Your assignment:
Reproduce only the lines of the material below that start at the line containing "(580, 425) = (253, 275): grey" and stop at the line containing "(587, 253) = (527, 244): green". Keep both end lines.
*****
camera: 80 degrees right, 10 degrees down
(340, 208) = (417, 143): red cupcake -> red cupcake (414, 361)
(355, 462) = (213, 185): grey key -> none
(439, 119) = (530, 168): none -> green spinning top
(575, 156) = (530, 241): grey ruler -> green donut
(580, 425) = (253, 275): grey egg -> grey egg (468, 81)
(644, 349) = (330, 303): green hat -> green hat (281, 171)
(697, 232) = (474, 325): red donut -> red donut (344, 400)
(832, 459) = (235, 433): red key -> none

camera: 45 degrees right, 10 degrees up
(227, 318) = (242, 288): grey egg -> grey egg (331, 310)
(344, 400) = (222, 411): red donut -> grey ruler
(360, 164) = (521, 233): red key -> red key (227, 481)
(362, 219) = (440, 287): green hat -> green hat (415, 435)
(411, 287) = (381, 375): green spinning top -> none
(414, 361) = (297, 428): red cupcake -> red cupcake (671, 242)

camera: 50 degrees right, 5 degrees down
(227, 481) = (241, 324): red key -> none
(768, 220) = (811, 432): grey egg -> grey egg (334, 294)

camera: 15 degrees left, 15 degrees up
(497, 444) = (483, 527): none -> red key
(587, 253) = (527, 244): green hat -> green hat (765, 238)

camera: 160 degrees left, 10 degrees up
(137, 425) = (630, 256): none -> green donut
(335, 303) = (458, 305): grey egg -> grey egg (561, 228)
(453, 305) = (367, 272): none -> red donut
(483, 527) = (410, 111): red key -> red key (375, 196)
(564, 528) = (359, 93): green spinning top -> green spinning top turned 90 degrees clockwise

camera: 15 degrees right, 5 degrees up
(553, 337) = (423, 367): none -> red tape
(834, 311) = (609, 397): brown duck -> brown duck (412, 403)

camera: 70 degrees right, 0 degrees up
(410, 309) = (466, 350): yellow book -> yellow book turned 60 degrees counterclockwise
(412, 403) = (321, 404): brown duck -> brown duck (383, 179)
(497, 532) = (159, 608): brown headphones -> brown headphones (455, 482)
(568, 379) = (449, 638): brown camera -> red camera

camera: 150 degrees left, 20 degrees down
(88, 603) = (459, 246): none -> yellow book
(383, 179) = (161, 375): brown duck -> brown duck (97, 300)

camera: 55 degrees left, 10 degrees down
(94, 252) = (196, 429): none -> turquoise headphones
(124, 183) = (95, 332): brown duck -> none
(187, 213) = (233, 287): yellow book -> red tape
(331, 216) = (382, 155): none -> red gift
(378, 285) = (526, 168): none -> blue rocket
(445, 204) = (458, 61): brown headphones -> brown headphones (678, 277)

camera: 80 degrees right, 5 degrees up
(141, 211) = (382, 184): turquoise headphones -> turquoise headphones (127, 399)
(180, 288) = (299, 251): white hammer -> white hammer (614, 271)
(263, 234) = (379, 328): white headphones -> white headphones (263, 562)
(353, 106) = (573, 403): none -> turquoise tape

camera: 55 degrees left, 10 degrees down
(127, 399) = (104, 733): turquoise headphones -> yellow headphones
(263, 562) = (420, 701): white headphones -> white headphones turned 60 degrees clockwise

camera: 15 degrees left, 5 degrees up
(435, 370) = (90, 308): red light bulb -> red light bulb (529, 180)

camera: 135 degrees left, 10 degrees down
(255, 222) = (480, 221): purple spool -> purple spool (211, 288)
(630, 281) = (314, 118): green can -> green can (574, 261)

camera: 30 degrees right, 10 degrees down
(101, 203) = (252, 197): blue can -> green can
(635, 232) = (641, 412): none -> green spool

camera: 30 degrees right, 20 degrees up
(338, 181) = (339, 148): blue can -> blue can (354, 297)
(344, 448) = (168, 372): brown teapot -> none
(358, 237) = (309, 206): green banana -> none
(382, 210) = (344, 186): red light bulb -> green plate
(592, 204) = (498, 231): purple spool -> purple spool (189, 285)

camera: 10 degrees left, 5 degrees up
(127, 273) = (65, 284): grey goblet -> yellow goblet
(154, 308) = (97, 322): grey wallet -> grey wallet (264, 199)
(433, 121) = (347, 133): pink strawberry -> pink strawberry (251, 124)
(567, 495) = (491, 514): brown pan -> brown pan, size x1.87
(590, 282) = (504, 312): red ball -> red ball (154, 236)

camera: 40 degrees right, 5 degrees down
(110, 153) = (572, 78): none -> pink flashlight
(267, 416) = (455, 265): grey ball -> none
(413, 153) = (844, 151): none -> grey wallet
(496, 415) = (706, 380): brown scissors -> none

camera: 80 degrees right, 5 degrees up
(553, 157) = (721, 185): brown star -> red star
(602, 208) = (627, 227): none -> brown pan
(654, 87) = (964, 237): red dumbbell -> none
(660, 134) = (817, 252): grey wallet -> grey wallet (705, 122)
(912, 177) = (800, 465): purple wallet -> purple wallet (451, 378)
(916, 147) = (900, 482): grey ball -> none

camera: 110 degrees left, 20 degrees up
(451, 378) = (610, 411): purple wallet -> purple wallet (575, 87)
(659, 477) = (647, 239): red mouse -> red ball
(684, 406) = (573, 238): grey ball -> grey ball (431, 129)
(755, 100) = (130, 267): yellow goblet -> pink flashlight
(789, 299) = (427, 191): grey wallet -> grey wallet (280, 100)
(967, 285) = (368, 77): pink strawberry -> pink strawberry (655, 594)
*****
Task solution:
(580, 425) = (253, 275): grey egg -> grey egg (468, 81)
(644, 349) = (330, 303): green hat -> green hat (281, 171)
(697, 232) = (474, 325): red donut -> red donut (344, 400)
(832, 459) = (235, 433): red key -> none

camera: 45 degrees right, 10 degrees up
(227, 318) = (242, 288): grey egg -> grey egg (331, 310)
(344, 400) = (222, 411): red donut -> grey ruler
(360, 164) = (521, 233): red key -> red key (227, 481)
(362, 219) = (440, 287): green hat -> green hat (415, 435)
(411, 287) = (381, 375): green spinning top -> none
(414, 361) = (297, 428): red cupcake -> red cupcake (671, 242)

camera: 50 degrees right, 5 degrees down
(227, 481) = (241, 324): red key -> none
(768, 220) = (811, 432): grey egg -> grey egg (334, 294)

camera: 15 degrees left, 15 degrees up
(497, 444) = (483, 527): none -> red key
(587, 253) = (527, 244): green hat -> green hat (765, 238)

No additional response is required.